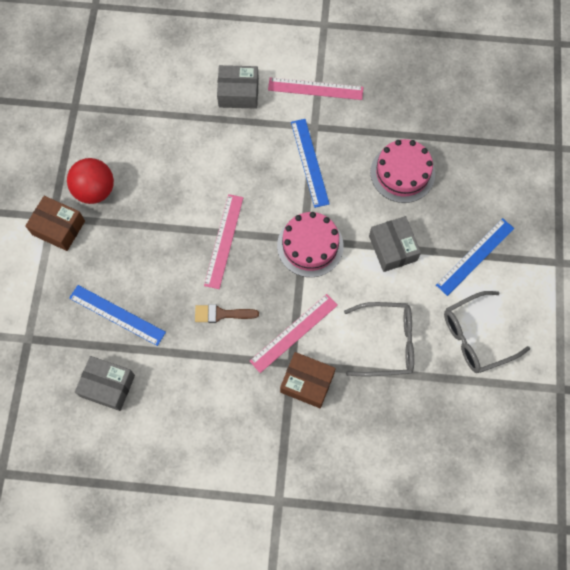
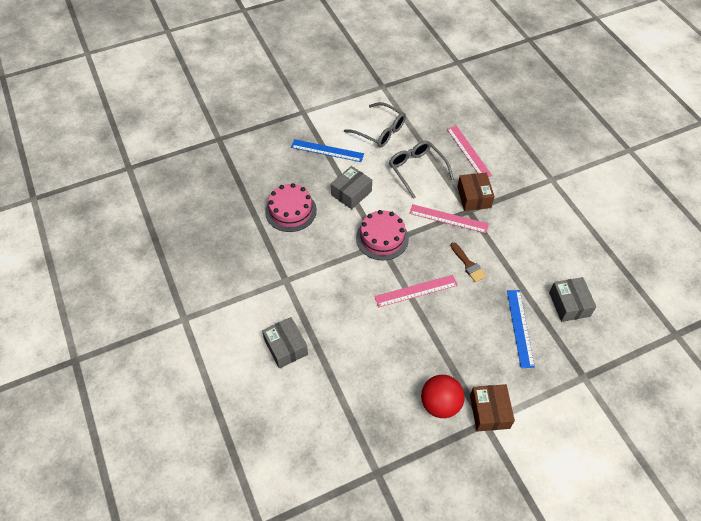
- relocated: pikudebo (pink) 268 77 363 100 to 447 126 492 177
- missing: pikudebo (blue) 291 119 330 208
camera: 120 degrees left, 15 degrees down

::::::

Taking the material above, report how many of its lines contain the word "pikudebo". Add nothing else.

→ ANSWER:
2